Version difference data
Start of Block

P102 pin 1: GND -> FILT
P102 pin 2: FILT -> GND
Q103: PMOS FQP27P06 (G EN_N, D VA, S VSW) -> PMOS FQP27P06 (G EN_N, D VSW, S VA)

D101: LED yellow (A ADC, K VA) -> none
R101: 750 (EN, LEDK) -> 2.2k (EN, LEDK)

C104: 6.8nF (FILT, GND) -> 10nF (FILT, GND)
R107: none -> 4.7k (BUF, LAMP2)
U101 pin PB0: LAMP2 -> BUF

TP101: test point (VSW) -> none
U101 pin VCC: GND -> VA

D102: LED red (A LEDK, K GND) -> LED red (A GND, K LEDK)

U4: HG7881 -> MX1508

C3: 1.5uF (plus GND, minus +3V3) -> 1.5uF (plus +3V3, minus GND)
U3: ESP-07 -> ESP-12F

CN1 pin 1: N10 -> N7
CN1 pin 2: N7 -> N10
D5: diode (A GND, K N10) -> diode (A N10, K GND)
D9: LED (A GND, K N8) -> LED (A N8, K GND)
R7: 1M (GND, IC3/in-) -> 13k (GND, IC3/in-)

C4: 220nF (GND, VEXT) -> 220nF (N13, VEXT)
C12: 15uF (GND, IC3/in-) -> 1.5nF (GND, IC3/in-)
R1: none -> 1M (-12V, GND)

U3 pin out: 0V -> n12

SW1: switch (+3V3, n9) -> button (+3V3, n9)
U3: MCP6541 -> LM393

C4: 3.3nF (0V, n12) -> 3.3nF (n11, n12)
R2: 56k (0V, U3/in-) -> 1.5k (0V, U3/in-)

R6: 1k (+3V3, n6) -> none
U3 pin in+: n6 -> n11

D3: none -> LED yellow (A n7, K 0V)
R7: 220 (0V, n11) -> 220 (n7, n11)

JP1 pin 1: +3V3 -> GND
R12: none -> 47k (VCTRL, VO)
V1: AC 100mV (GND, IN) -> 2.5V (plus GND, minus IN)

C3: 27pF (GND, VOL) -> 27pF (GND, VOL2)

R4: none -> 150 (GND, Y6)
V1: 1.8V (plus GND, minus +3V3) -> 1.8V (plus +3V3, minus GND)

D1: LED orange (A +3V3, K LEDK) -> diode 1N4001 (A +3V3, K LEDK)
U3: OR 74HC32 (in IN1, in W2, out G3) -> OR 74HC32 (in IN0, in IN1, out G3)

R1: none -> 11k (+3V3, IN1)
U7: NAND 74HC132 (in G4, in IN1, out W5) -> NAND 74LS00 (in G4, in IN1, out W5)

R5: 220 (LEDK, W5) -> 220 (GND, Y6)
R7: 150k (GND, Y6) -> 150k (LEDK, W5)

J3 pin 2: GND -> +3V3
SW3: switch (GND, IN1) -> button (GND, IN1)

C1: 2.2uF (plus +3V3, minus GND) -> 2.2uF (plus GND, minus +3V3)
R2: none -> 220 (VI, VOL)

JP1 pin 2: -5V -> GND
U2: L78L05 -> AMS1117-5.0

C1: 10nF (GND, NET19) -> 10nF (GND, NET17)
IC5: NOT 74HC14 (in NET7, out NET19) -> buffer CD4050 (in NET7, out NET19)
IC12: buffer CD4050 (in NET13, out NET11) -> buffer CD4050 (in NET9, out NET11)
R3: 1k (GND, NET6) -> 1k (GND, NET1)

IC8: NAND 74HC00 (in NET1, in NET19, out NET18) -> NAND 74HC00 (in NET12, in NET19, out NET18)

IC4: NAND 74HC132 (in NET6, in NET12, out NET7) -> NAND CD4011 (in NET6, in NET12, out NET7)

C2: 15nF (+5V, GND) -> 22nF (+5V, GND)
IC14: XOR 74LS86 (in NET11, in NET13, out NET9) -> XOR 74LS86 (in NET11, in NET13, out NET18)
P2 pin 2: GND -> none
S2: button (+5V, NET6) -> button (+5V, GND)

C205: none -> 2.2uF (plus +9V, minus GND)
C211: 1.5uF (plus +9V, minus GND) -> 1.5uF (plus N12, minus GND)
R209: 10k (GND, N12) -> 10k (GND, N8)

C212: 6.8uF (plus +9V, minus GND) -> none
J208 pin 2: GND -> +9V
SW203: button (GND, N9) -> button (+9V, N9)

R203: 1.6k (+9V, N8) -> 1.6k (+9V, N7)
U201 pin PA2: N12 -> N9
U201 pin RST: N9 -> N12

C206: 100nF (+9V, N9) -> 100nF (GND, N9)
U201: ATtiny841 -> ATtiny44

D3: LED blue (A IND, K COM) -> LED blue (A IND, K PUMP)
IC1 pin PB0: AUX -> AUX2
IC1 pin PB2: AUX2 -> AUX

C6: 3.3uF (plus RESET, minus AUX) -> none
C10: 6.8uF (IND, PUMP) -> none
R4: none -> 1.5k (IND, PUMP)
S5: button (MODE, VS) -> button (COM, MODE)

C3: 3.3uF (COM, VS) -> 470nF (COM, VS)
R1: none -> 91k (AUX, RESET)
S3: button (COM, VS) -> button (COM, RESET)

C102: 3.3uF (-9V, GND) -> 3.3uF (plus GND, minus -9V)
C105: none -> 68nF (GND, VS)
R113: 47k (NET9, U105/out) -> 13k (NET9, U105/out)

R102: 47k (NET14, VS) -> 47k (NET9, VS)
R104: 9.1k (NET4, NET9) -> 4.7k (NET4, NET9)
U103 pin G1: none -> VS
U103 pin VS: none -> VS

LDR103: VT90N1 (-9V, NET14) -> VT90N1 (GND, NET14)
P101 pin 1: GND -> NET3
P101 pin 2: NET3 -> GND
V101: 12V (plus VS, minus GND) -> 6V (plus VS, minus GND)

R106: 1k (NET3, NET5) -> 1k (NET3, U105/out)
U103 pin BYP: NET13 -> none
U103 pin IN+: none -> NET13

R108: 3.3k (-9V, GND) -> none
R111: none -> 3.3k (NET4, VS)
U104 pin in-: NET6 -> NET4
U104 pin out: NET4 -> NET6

End of Block

**Task requirements**:
Reproduce the entries exactly, starting at their first line and stopping after the line with "C4: 220nF (GND, VEXT) -> 220nF (N13, VEXT)".

**Answer to the exercise**:
P102 pin 1: GND -> FILT
P102 pin 2: FILT -> GND
Q103: PMOS FQP27P06 (G EN_N, D VA, S VSW) -> PMOS FQP27P06 (G EN_N, D VSW, S VA)

D101: LED yellow (A ADC, K VA) -> none
R101: 750 (EN, LEDK) -> 2.2k (EN, LEDK)

C104: 6.8nF (FILT, GND) -> 10nF (FILT, GND)
R107: none -> 4.7k (BUF, LAMP2)
U101 pin PB0: LAMP2 -> BUF

TP101: test point (VSW) -> none
U101 pin VCC: GND -> VA

D102: LED red (A LEDK, K GND) -> LED red (A GND, K LEDK)

U4: HG7881 -> MX1508

C3: 1.5uF (plus GND, minus +3V3) -> 1.5uF (plus +3V3, minus GND)
U3: ESP-07 -> ESP-12F

CN1 pin 1: N10 -> N7
CN1 pin 2: N7 -> N10
D5: diode (A GND, K N10) -> diode (A N10, K GND)
D9: LED (A GND, K N8) -> LED (A N8, K GND)
R7: 1M (GND, IC3/in-) -> 13k (GND, IC3/in-)

C4: 220nF (GND, VEXT) -> 220nF (N13, VEXT)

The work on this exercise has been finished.